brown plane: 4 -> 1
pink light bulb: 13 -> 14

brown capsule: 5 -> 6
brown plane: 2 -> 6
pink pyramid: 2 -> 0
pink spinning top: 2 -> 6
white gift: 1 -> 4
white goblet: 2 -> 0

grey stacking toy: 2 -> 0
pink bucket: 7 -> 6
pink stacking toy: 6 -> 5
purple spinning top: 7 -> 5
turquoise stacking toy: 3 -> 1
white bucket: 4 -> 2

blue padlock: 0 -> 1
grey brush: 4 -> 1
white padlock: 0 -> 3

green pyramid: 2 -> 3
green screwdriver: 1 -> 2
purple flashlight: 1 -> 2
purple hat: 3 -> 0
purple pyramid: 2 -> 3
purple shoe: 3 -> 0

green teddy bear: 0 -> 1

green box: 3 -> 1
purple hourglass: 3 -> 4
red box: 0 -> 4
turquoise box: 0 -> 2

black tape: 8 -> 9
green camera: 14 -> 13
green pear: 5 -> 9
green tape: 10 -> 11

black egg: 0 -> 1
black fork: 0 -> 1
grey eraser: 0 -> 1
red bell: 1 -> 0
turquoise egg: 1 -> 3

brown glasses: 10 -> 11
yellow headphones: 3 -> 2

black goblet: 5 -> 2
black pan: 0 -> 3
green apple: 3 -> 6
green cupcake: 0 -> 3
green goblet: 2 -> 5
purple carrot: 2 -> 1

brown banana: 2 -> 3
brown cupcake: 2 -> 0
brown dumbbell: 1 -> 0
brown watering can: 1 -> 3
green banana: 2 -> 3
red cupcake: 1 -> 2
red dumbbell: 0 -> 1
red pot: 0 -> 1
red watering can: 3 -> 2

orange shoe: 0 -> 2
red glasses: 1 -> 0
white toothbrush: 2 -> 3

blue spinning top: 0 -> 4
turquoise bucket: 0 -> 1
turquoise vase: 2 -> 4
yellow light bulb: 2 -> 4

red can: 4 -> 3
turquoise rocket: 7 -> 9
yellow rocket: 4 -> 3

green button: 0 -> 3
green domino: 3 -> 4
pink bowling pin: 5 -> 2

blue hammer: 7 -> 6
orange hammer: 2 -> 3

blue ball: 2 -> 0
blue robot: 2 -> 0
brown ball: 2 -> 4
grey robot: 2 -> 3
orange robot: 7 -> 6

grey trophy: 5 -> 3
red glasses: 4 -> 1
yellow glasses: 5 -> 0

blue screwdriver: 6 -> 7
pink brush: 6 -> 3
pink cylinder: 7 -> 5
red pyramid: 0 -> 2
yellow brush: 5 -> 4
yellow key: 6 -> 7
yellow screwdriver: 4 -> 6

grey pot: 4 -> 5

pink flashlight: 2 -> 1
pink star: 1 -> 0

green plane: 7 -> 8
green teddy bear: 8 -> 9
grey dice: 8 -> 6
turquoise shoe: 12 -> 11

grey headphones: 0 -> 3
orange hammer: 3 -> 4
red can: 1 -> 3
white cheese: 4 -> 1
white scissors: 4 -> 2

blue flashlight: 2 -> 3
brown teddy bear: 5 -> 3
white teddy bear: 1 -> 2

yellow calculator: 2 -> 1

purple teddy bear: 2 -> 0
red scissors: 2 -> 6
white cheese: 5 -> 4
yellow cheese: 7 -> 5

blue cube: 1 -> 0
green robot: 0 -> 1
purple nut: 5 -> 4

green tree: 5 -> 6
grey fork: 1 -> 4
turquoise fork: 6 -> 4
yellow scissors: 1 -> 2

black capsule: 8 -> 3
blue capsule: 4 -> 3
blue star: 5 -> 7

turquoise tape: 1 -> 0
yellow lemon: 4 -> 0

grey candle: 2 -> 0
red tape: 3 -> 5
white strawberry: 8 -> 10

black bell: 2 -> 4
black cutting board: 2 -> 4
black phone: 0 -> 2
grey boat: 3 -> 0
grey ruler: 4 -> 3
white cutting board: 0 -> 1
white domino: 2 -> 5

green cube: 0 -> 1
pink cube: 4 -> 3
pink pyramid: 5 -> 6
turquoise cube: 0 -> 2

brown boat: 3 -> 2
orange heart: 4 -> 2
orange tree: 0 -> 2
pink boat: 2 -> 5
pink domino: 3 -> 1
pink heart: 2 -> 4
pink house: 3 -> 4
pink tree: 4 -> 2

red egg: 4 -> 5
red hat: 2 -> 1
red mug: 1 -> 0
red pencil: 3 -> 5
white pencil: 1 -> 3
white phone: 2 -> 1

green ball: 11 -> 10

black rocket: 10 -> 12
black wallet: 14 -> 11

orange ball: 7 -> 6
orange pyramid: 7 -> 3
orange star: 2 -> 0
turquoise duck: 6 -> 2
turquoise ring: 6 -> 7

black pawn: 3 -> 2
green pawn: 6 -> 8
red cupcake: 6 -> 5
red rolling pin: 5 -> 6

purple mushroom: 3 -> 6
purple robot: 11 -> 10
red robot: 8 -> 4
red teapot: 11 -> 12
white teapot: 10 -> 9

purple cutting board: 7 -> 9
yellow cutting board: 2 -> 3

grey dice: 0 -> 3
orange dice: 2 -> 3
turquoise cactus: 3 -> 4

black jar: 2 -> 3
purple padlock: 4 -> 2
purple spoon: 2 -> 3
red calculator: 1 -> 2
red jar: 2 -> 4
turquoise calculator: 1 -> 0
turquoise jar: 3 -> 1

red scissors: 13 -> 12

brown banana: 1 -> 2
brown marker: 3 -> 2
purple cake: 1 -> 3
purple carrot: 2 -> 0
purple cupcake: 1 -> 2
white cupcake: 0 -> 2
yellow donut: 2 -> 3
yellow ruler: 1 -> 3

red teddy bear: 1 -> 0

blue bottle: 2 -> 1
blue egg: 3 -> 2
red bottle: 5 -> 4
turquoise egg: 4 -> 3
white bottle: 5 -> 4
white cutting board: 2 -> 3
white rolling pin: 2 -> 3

= = = =

## [WORK TASK]
When you answer, repeat every record exactly, omitting nothing.

## [RESPONSE TO THIS TASK]
brown plane: 4 -> 1
pink light bulb: 13 -> 14

brown capsule: 5 -> 6
brown plane: 2 -> 6
pink pyramid: 2 -> 0
pink spinning top: 2 -> 6
white gift: 1 -> 4
white goblet: 2 -> 0

grey stacking toy: 2 -> 0
pink bucket: 7 -> 6
pink stacking toy: 6 -> 5
purple spinning top: 7 -> 5
turquoise stacking toy: 3 -> 1
white bucket: 4 -> 2

blue padlock: 0 -> 1
grey brush: 4 -> 1
white padlock: 0 -> 3

green pyramid: 2 -> 3
green screwdriver: 1 -> 2
purple flashlight: 1 -> 2
purple hat: 3 -> 0
purple pyramid: 2 -> 3
purple shoe: 3 -> 0

green teddy bear: 0 -> 1

green box: 3 -> 1
purple hourglass: 3 -> 4
red box: 0 -> 4
turquoise box: 0 -> 2

black tape: 8 -> 9
green camera: 14 -> 13
green pear: 5 -> 9
green tape: 10 -> 11

black egg: 0 -> 1
black fork: 0 -> 1
grey eraser: 0 -> 1
red bell: 1 -> 0
turquoise egg: 1 -> 3

brown glasses: 10 -> 11
yellow headphones: 3 -> 2

black goblet: 5 -> 2
black pan: 0 -> 3
green apple: 3 -> 6
green cupcake: 0 -> 3
green goblet: 2 -> 5
purple carrot: 2 -> 1

brown banana: 2 -> 3
brown cupcake: 2 -> 0
brown dumbbell: 1 -> 0
brown watering can: 1 -> 3
green banana: 2 -> 3
red cupcake: 1 -> 2
red dumbbell: 0 -> 1
red pot: 0 -> 1
red watering can: 3 -> 2

orange shoe: 0 -> 2
red glasses: 1 -> 0
white toothbrush: 2 -> 3

blue spinning top: 0 -> 4
turquoise bucket: 0 -> 1
turquoise vase: 2 -> 4
yellow light bulb: 2 -> 4

red can: 4 -> 3
turquoise rocket: 7 -> 9
yellow rocket: 4 -> 3

green button: 0 -> 3
green domino: 3 -> 4
pink bowling pin: 5 -> 2

blue hammer: 7 -> 6
orange hammer: 2 -> 3

blue ball: 2 -> 0
blue robot: 2 -> 0
brown ball: 2 -> 4
grey robot: 2 -> 3
orange robot: 7 -> 6

grey trophy: 5 -> 3
red glasses: 4 -> 1
yellow glasses: 5 -> 0

blue screwdriver: 6 -> 7
pink brush: 6 -> 3
pink cylinder: 7 -> 5
red pyramid: 0 -> 2
yellow brush: 5 -> 4
yellow key: 6 -> 7
yellow screwdriver: 4 -> 6

grey pot: 4 -> 5

pink flashlight: 2 -> 1
pink star: 1 -> 0

green plane: 7 -> 8
green teddy bear: 8 -> 9
grey dice: 8 -> 6
turquoise shoe: 12 -> 11

grey headphones: 0 -> 3
orange hammer: 3 -> 4
red can: 1 -> 3
white cheese: 4 -> 1
white scissors: 4 -> 2

blue flashlight: 2 -> 3
brown teddy bear: 5 -> 3
white teddy bear: 1 -> 2

yellow calculator: 2 -> 1

purple teddy bear: 2 -> 0
red scissors: 2 -> 6
white cheese: 5 -> 4
yellow cheese: 7 -> 5

blue cube: 1 -> 0
green robot: 0 -> 1
purple nut: 5 -> 4

green tree: 5 -> 6
grey fork: 1 -> 4
turquoise fork: 6 -> 4
yellow scissors: 1 -> 2

black capsule: 8 -> 3
blue capsule: 4 -> 3
blue star: 5 -> 7

turquoise tape: 1 -> 0
yellow lemon: 4 -> 0

grey candle: 2 -> 0
red tape: 3 -> 5
white strawberry: 8 -> 10

black bell: 2 -> 4
black cutting board: 2 -> 4
black phone: 0 -> 2
grey boat: 3 -> 0
grey ruler: 4 -> 3
white cutting board: 0 -> 1
white domino: 2 -> 5

green cube: 0 -> 1
pink cube: 4 -> 3
pink pyramid: 5 -> 6
turquoise cube: 0 -> 2

brown boat: 3 -> 2
orange heart: 4 -> 2
orange tree: 0 -> 2
pink boat: 2 -> 5
pink domino: 3 -> 1
pink heart: 2 -> 4
pink house: 3 -> 4
pink tree: 4 -> 2

red egg: 4 -> 5
red hat: 2 -> 1
red mug: 1 -> 0
red pencil: 3 -> 5
white pencil: 1 -> 3
white phone: 2 -> 1

green ball: 11 -> 10

black rocket: 10 -> 12
black wallet: 14 -> 11

orange ball: 7 -> 6
orange pyramid: 7 -> 3
orange star: 2 -> 0
turquoise duck: 6 -> 2
turquoise ring: 6 -> 7

black pawn: 3 -> 2
green pawn: 6 -> 8
red cupcake: 6 -> 5
red rolling pin: 5 -> 6

purple mushroom: 3 -> 6
purple robot: 11 -> 10
red robot: 8 -> 4
red teapot: 11 -> 12
white teapot: 10 -> 9

purple cutting board: 7 -> 9
yellow cutting board: 2 -> 3

grey dice: 0 -> 3
orange dice: 2 -> 3
turquoise cactus: 3 -> 4

black jar: 2 -> 3
purple padlock: 4 -> 2
purple spoon: 2 -> 3
red calculator: 1 -> 2
red jar: 2 -> 4
turquoise calculator: 1 -> 0
turquoise jar: 3 -> 1

red scissors: 13 -> 12

brown banana: 1 -> 2
brown marker: 3 -> 2
purple cake: 1 -> 3
purple carrot: 2 -> 0
purple cupcake: 1 -> 2
white cupcake: 0 -> 2
yellow donut: 2 -> 3
yellow ruler: 1 -> 3

red teddy bear: 1 -> 0

blue bottle: 2 -> 1
blue egg: 3 -> 2
red bottle: 5 -> 4
turquoise egg: 4 -> 3
white bottle: 5 -> 4
white cutting board: 2 -> 3
white rolling pin: 2 -> 3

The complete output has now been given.